Records supplied:
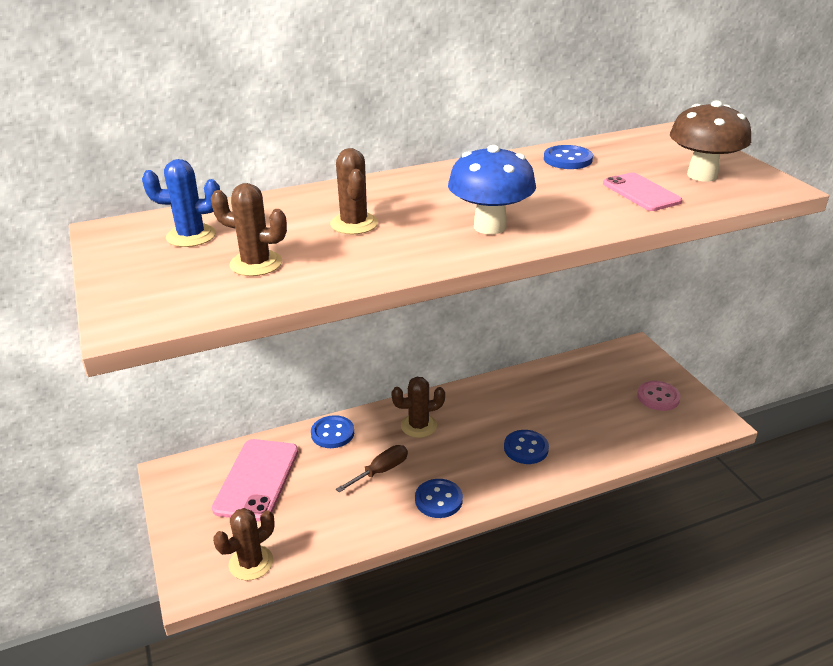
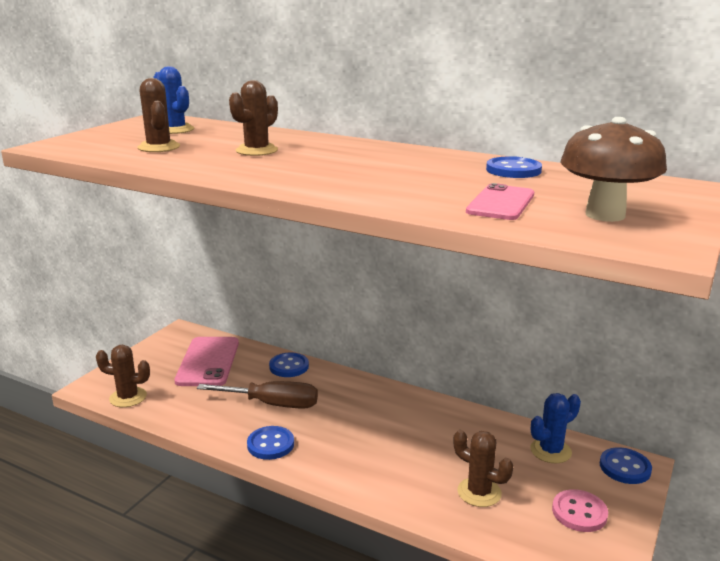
camera: 50 degrees right, 10 degrees down
pink phone [212,439,298,522] -> pink phone turned 60 degrees counterclockwise [174,337,239,386]
brown screwdriver [336,445,408,492] -> brown screwdriver [197,381,318,409], size x1.53
brown cactus [391,377,445,438] -> brown cactus moved to [453,430,513,507]
blue mushroom [448,145,536,234] -> none
blue button [504,430,549,464] -> blue button moved to [600,447,652,484]
none -> blue cactus [530,393,581,463]

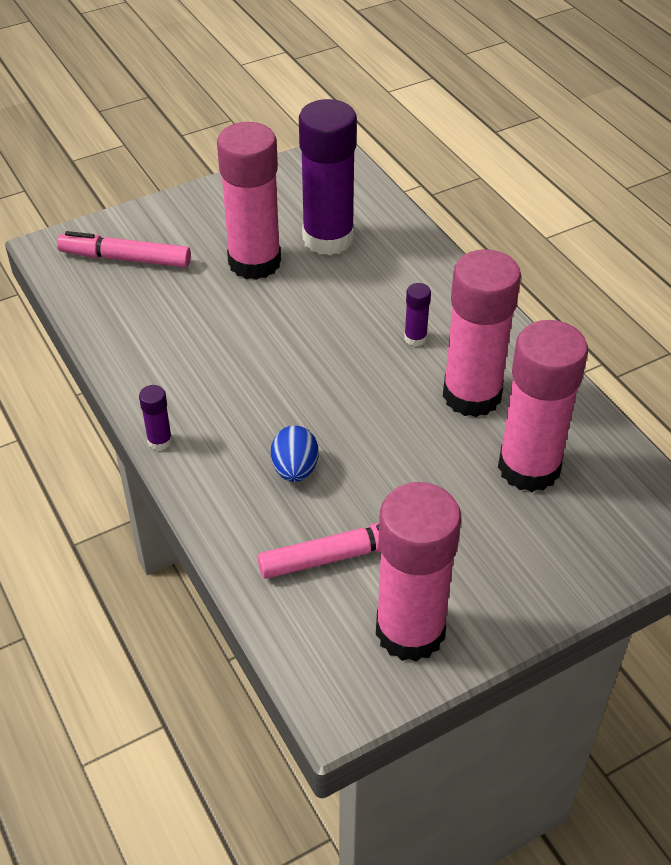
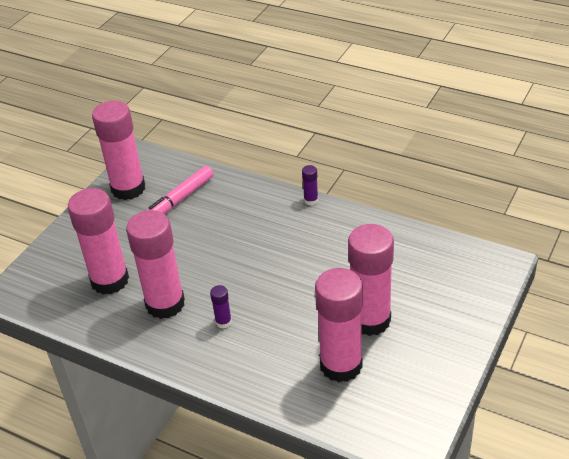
camera: 150 degrees right, 5 degrees down
pink marker [57,231,191,267] -> none
blue egg [271,426,318,482] -> none
purple glue stick [299,99,357,255] -> pink glue stick [315,268,363,382]

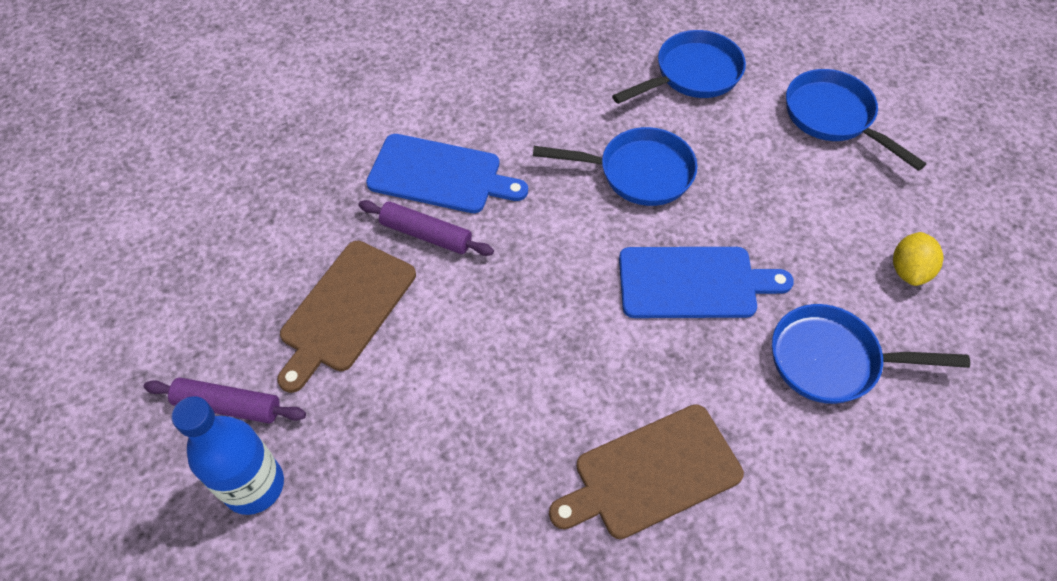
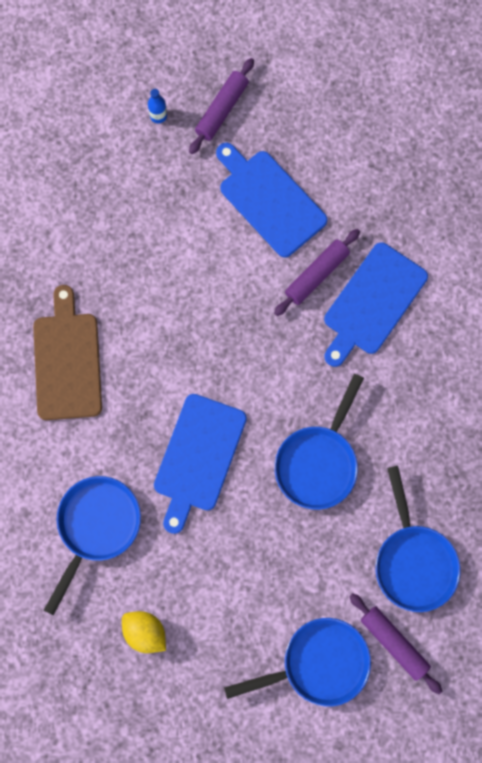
camera: 110 degrees right, 20 degrees up
blue bottle [172,396,284,515] -> blue bottle [148,89,167,123], size x0.43
brown cutting board [277,241,416,393] -> blue cutting board [216,143,327,258]
none -> purple rolling pin [349,593,442,694]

Try it: Lines from the one with "camera: 110 degrees right, 20 degrees up" through the last line above must be printed exactly; no other line is to appear.

Exercise output:
camera: 110 degrees right, 20 degrees up
blue bottle [172,396,284,515] -> blue bottle [148,89,167,123], size x0.43
brown cutting board [277,241,416,393] -> blue cutting board [216,143,327,258]
none -> purple rolling pin [349,593,442,694]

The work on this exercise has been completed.